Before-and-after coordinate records
= Beginning of Section =

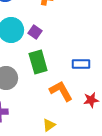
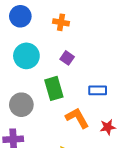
purple square: (35, 32) -> (67, 58), moved

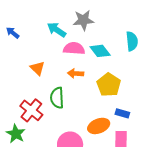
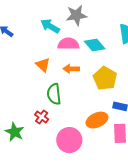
orange triangle: (37, 68) -> (43, 65), moved
red cross: (31, 110) -> (42, 117), moved, size x0.6

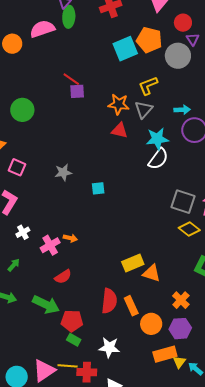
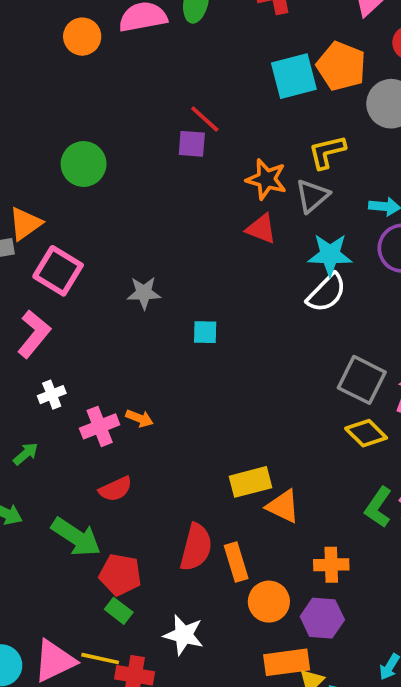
red line: (71, 79) -> (205, 119), moved
pink square: (17, 167) -> (58, 271), size x1.4
orange cross: (181, 300) -> (331, 565), turned 36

= End of Section =

* _Directions_
Repeat verbatim the range of lines that opens at the line containing "red cross: (31, 110)" and closes at the last line of the entries, excluding all pictures.

* _Solution to this exercise_
red cross: (31, 110) -> (42, 117), moved, size x0.6

red line: (71, 79) -> (205, 119), moved
pink square: (17, 167) -> (58, 271), size x1.4
orange cross: (181, 300) -> (331, 565), turned 36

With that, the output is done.